> [WHAT IS REQUIRED]: Search the data for the word "image" and copy each line that has it.

> [DATASET CONTENT]:
*****

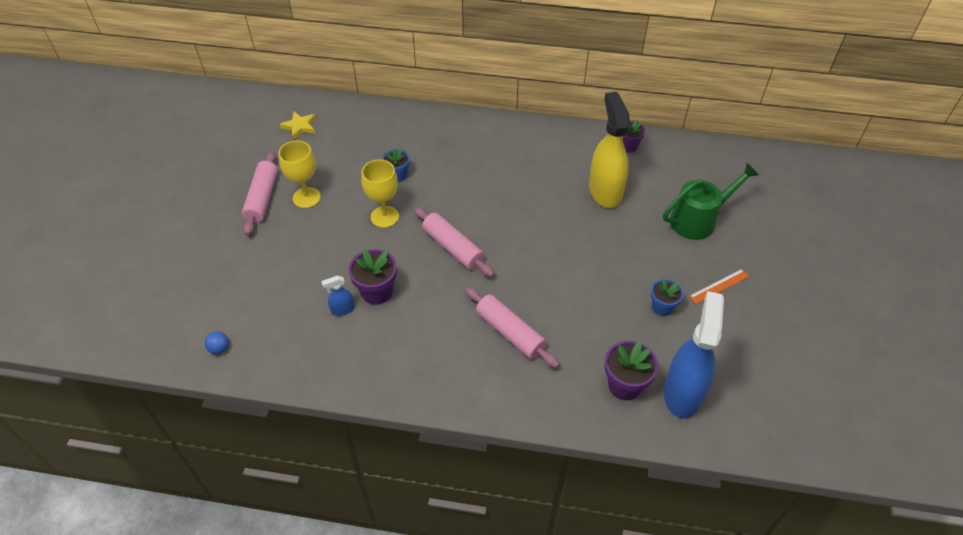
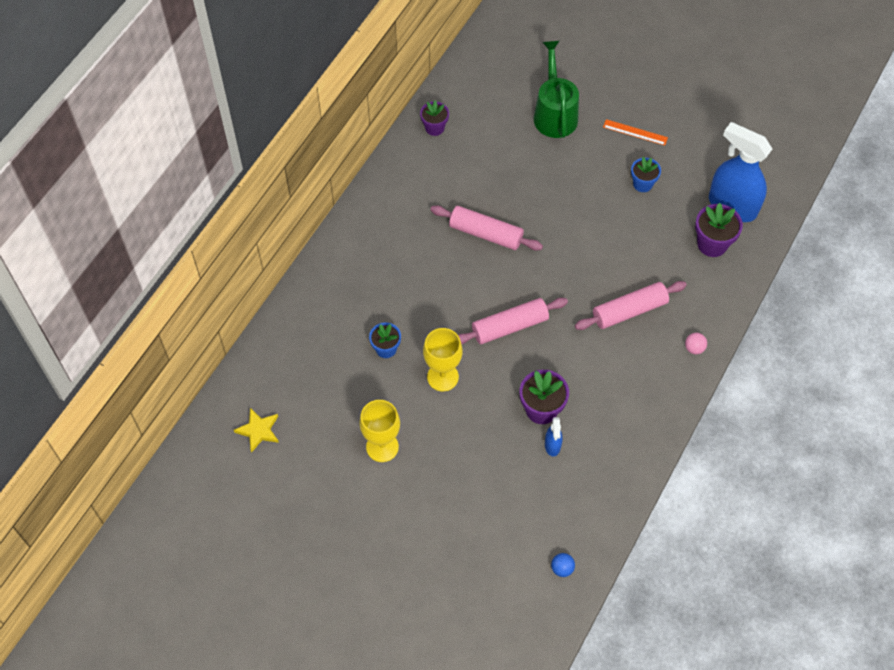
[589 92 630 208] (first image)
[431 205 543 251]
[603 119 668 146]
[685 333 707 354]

*****

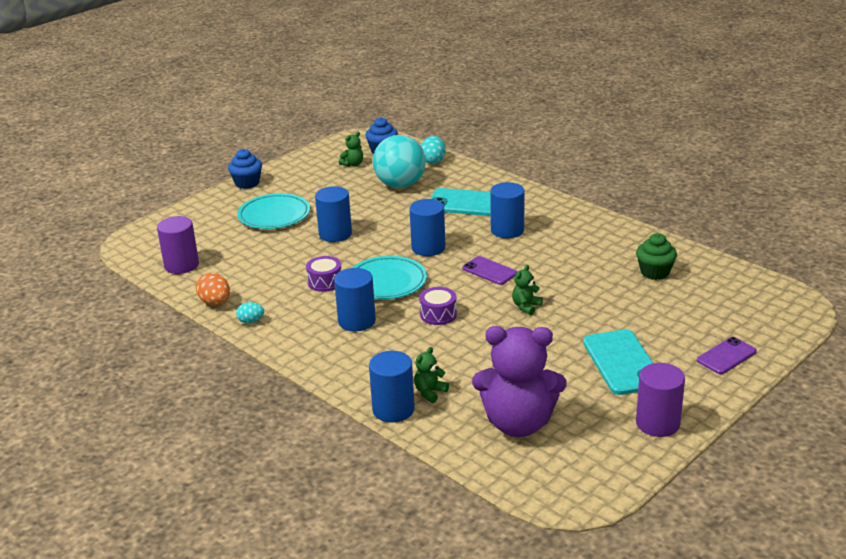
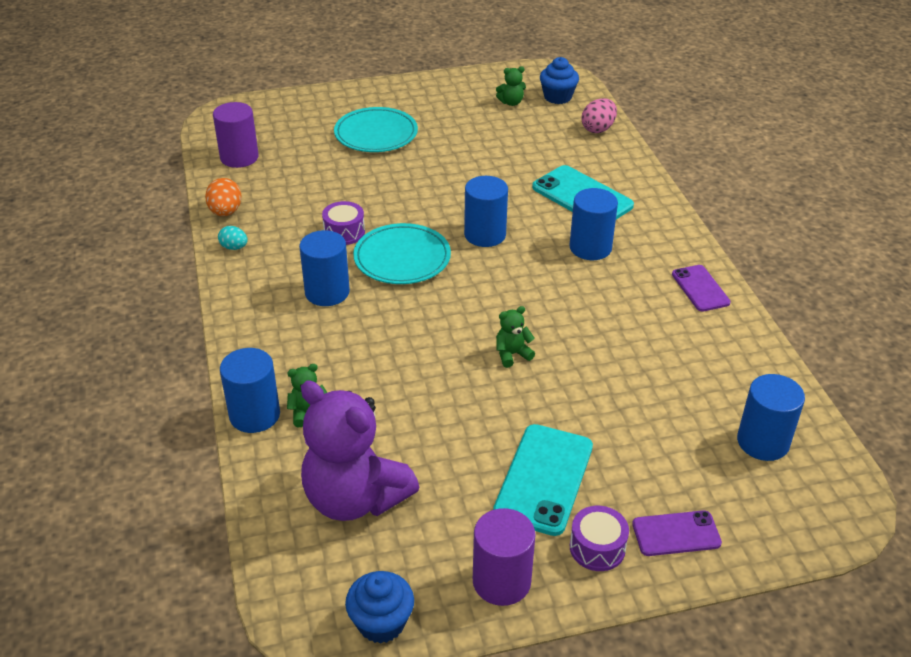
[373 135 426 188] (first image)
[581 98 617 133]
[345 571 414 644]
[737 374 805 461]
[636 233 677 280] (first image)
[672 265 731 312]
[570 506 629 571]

*****

> [ANSWER SPACE]:
[589 92 630 208] (first image)
[373 135 426 188] (first image)
[636 233 677 280] (first image)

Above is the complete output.